The text of every record, exactly as given and with no pictures, should be your output.

- Source material
════

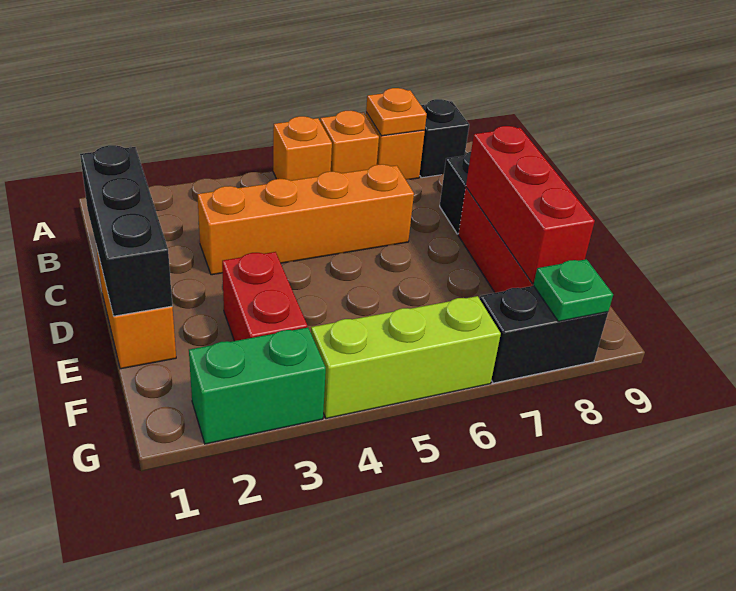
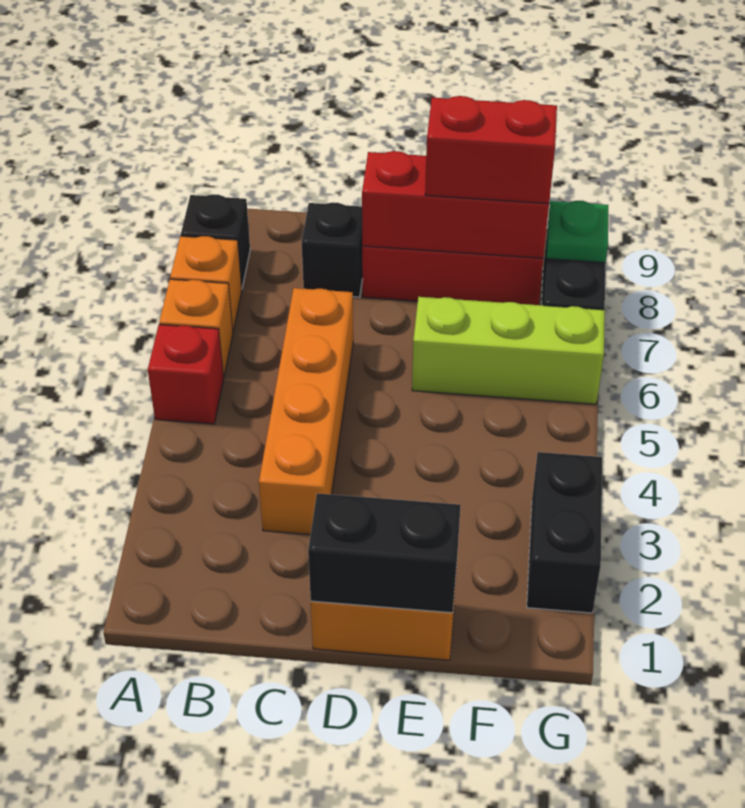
orange brick A5 level 1 -> red brick A5 level 1
orange plate A7 level 2 -> none
black brick C1:E1 level 2 -> black brick D1:E1 level 2
red brick E3:F3 level 1 -> red brick E8:F8 level 3
green brick G2:G3 level 1 -> black brick G2:G3 level 1
lime brick G4:G6 level 1 -> lime brick E6:G6 level 1

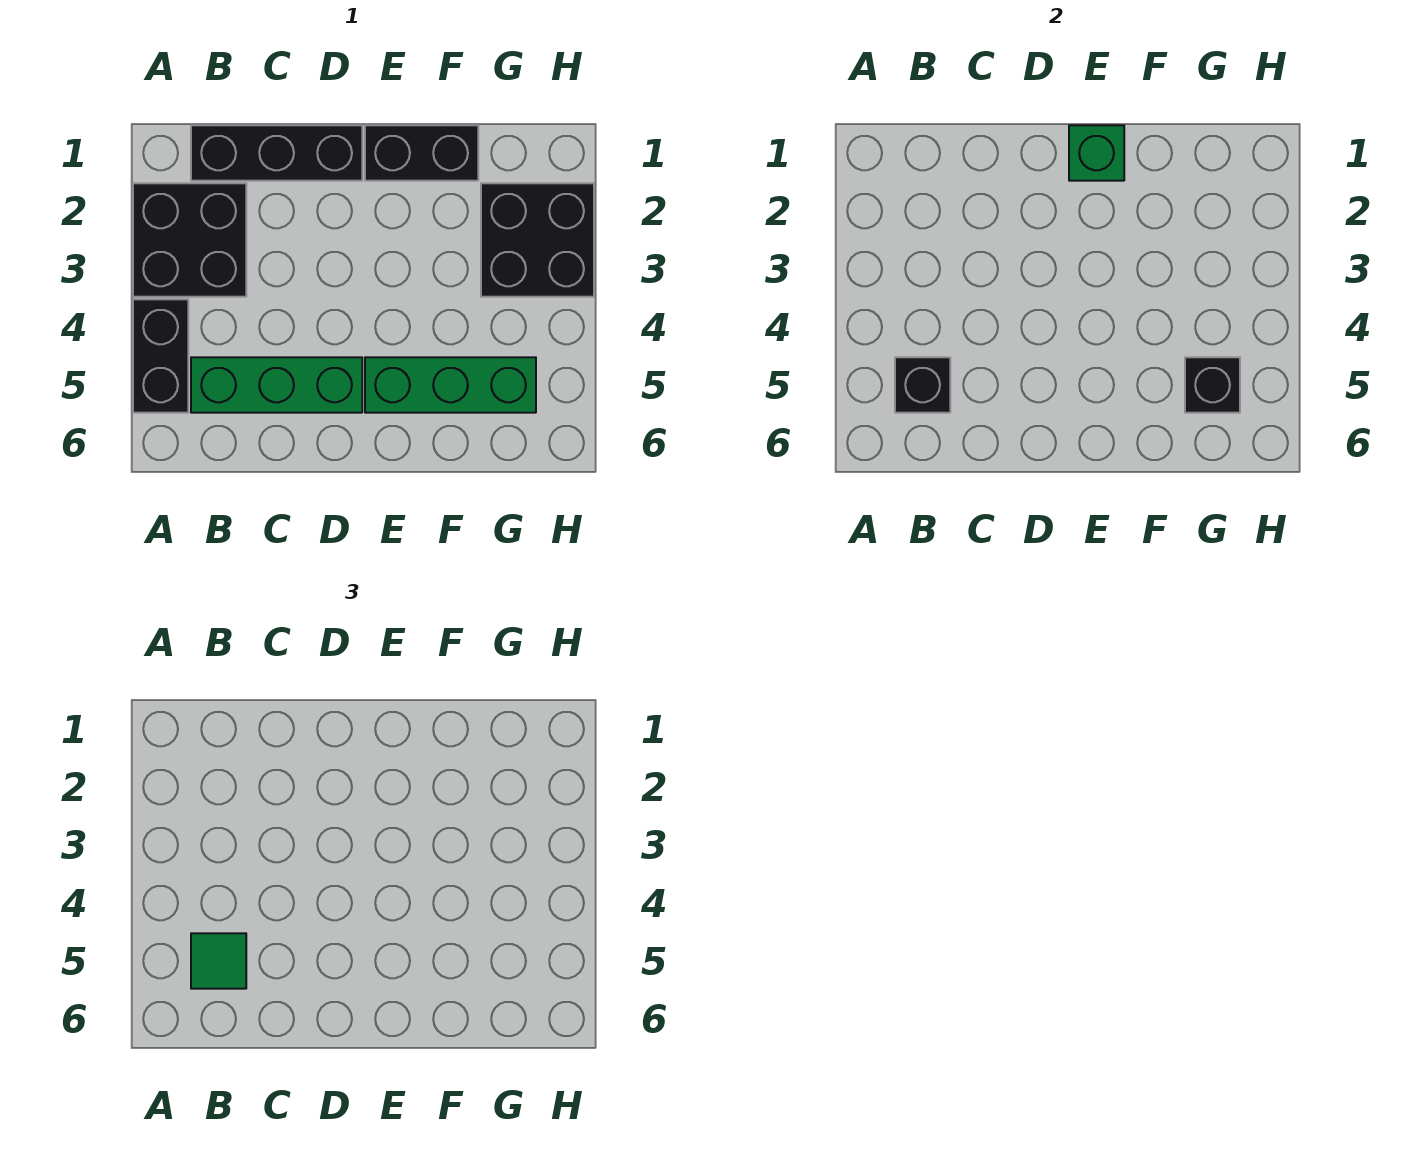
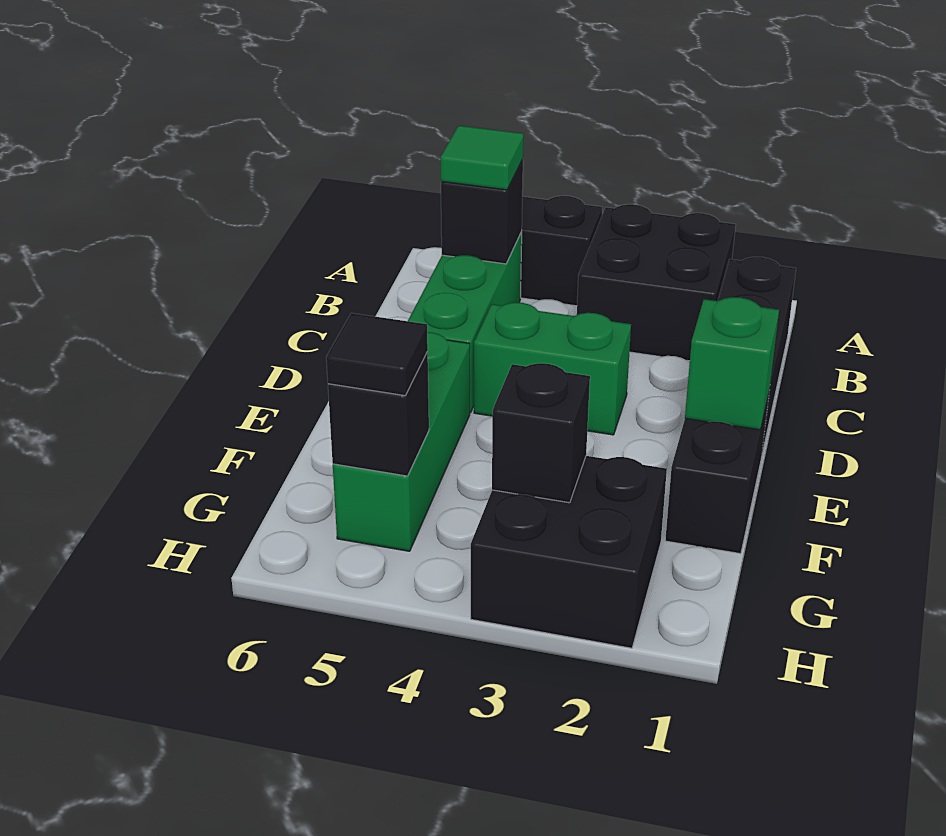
none -> green brick D3:D4 level 1
none -> black brick G3 level 2
none -> black tile G5 level 3

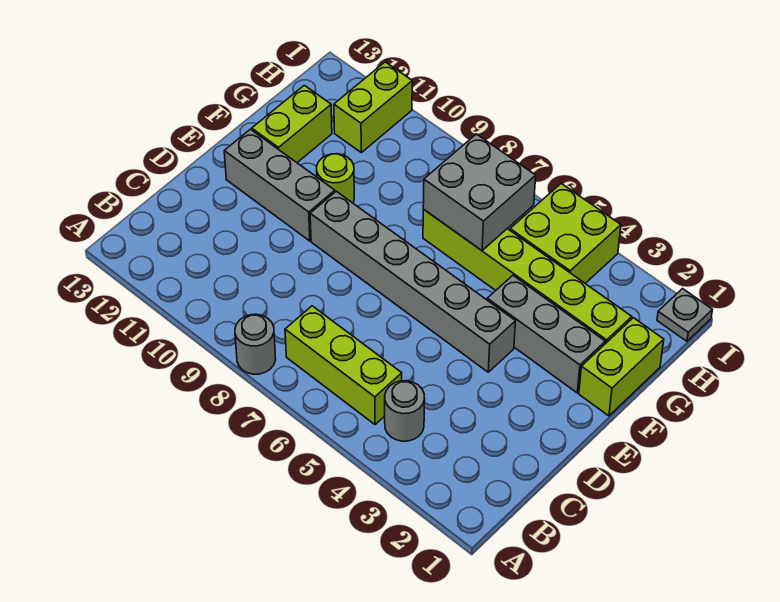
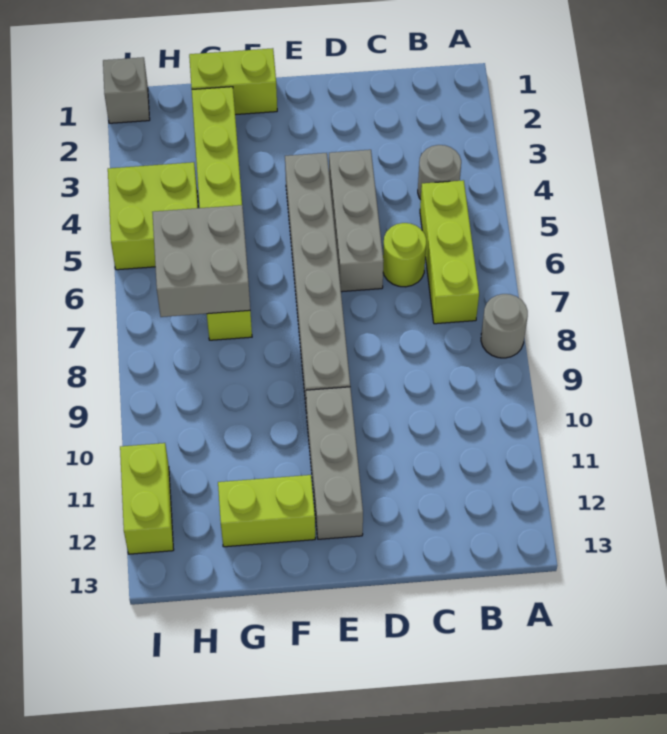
grey brick F2:F4 level 1 -> grey brick D4:D6 level 1
lime round brick F10 level 1 -> lime round brick C6 level 1
lime brick H11:I11 level 1 -> lime brick I11:I12 level 1
grey plate I1 level 1 -> grey brick I1 level 1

════

- Solved exercise
orange brick A5 level 1 -> red brick A5 level 1
orange plate A7 level 2 -> none
black brick C1:E1 level 2 -> black brick D1:E1 level 2
red brick E3:F3 level 1 -> red brick E8:F8 level 3
green brick G2:G3 level 1 -> black brick G2:G3 level 1
lime brick G4:G6 level 1 -> lime brick E6:G6 level 1

none -> green brick D3:D4 level 1
none -> black brick G3 level 2
none -> black tile G5 level 3

grey brick F2:F4 level 1 -> grey brick D4:D6 level 1
lime round brick F10 level 1 -> lime round brick C6 level 1
lime brick H11:I11 level 1 -> lime brick I11:I12 level 1
grey plate I1 level 1 -> grey brick I1 level 1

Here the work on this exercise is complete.